RECORD EXTRACTS:
= = = = =
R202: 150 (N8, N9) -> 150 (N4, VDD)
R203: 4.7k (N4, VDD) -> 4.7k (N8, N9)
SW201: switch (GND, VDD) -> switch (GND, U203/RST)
= = = = =
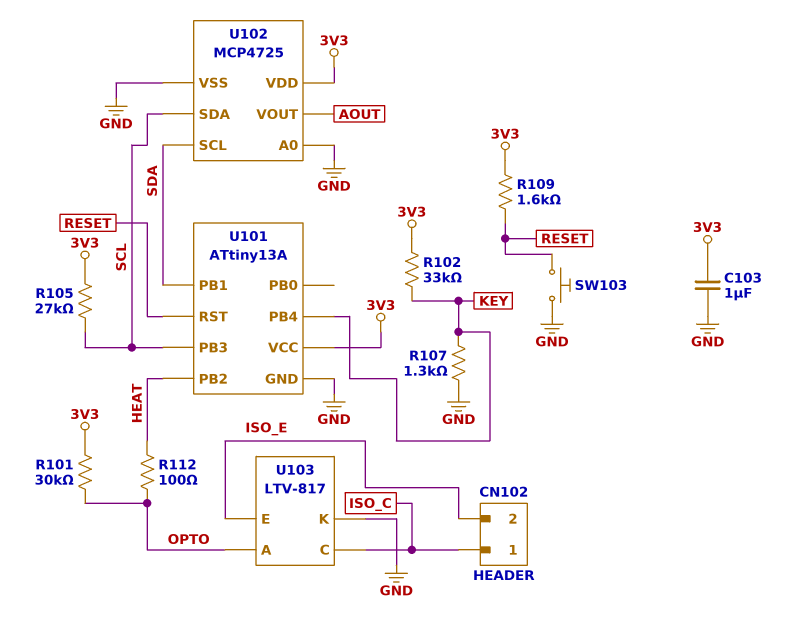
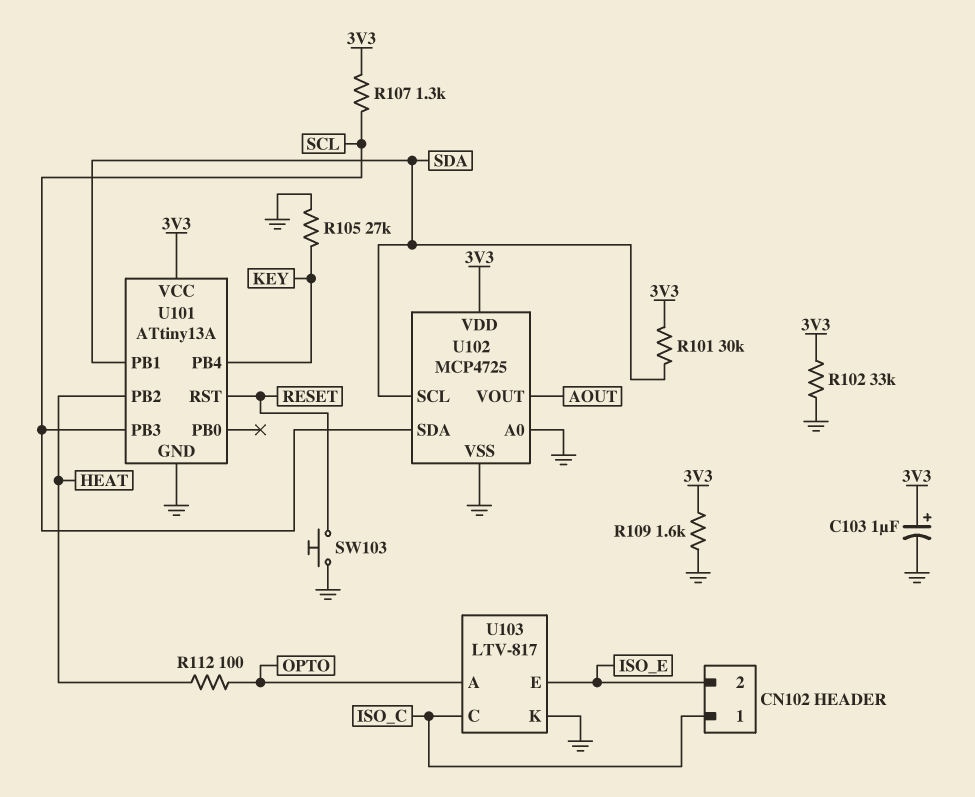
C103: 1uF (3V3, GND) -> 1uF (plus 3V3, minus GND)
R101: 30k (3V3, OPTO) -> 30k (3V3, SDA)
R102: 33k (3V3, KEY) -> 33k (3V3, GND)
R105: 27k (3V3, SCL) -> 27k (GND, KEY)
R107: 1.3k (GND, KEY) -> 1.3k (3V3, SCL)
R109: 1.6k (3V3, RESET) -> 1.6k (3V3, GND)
= = = = =
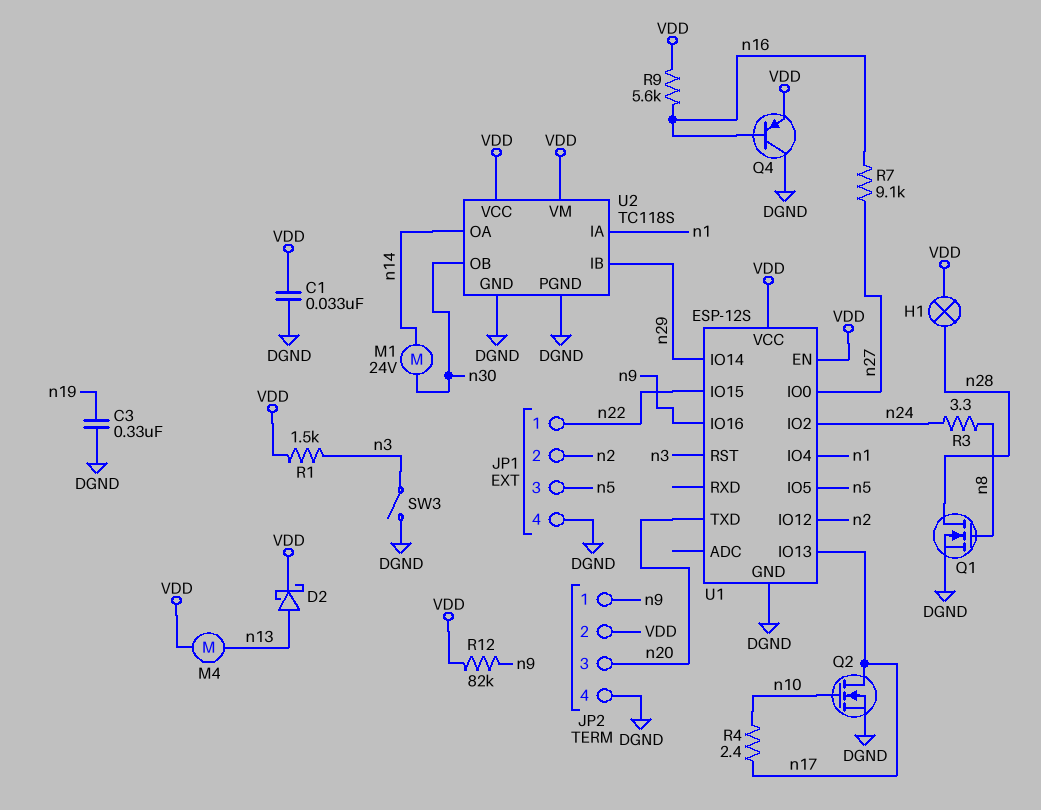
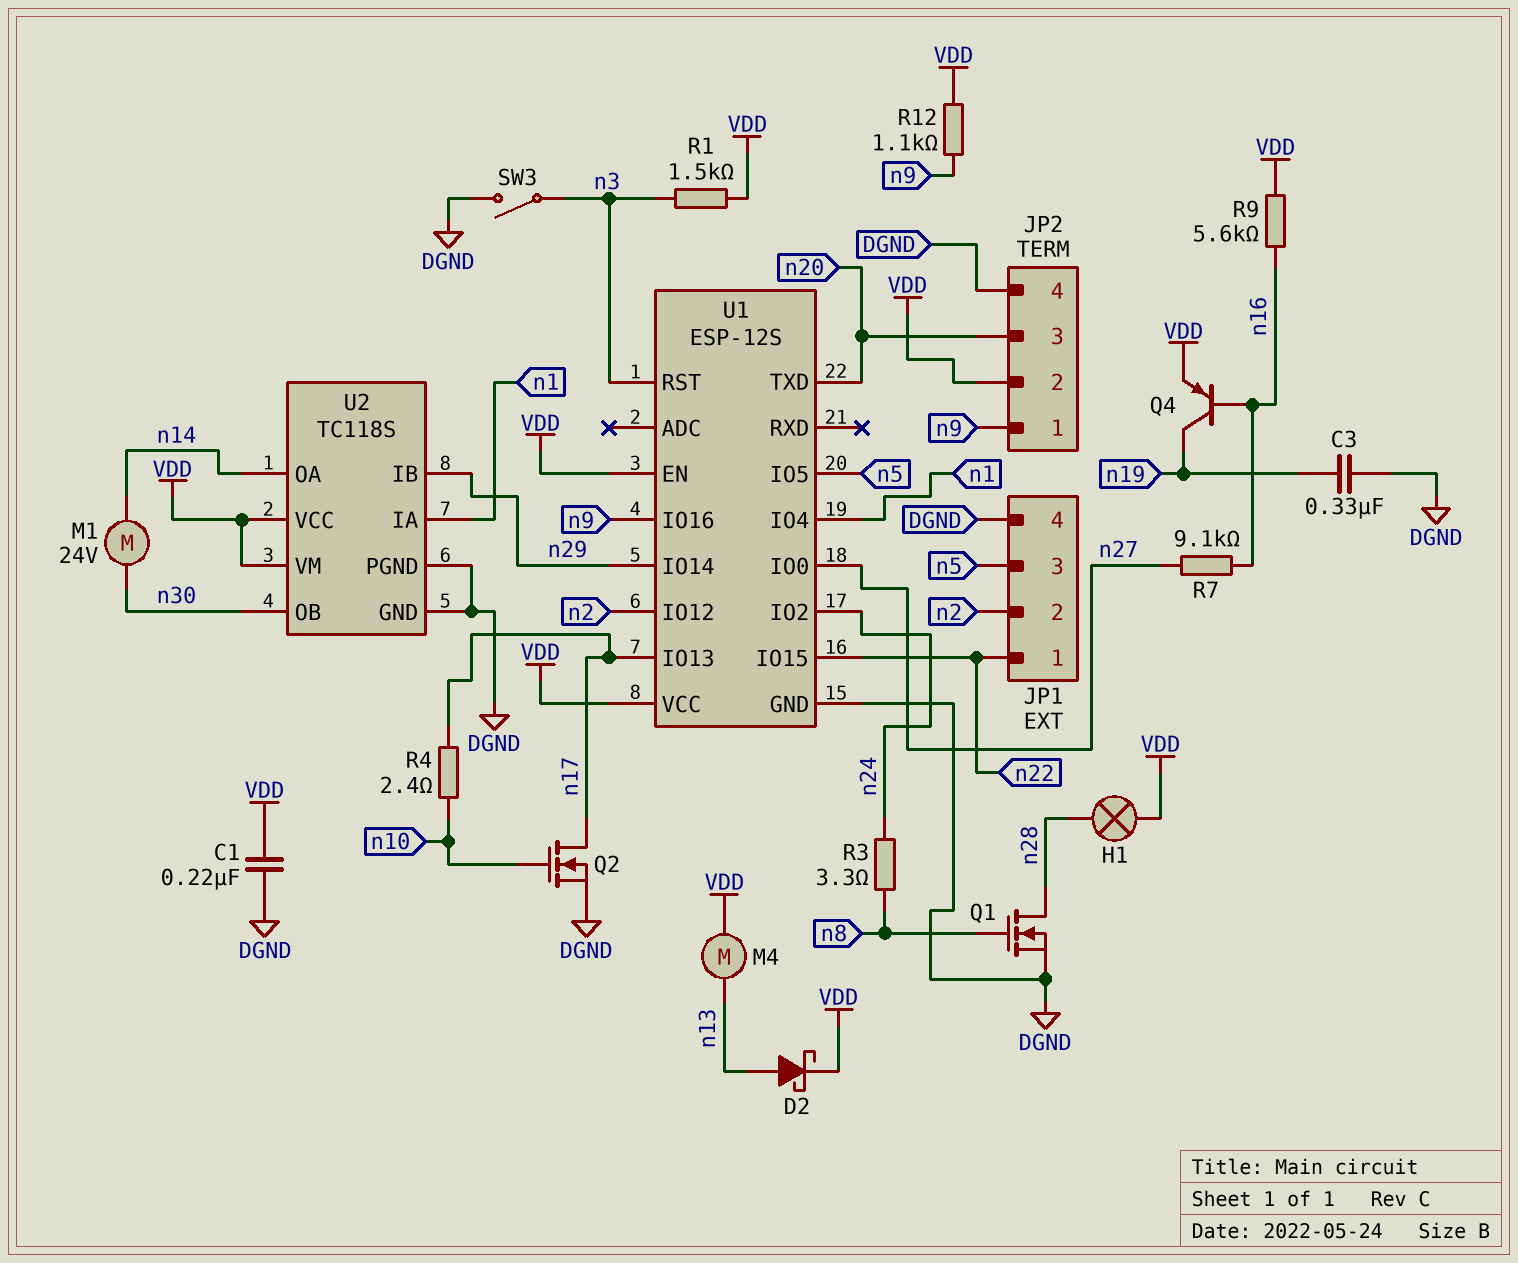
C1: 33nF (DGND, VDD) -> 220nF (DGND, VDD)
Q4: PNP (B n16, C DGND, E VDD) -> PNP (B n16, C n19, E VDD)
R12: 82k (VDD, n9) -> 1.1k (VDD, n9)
= = = = =
YOUR OBJECTIVE: Scan the listing above for the line that has "R101: 30k (3V3, OPTO) -> 30k (3V3, SDA)", then copy exactly from that line through the line that has "R109: 1.6k (3V3, RESET) -> 1.6k (3V3, GND)".

ANSWER SECTION:
R101: 30k (3V3, OPTO) -> 30k (3V3, SDA)
R102: 33k (3V3, KEY) -> 33k (3V3, GND)
R105: 27k (3V3, SCL) -> 27k (GND, KEY)
R107: 1.3k (GND, KEY) -> 1.3k (3V3, SCL)
R109: 1.6k (3V3, RESET) -> 1.6k (3V3, GND)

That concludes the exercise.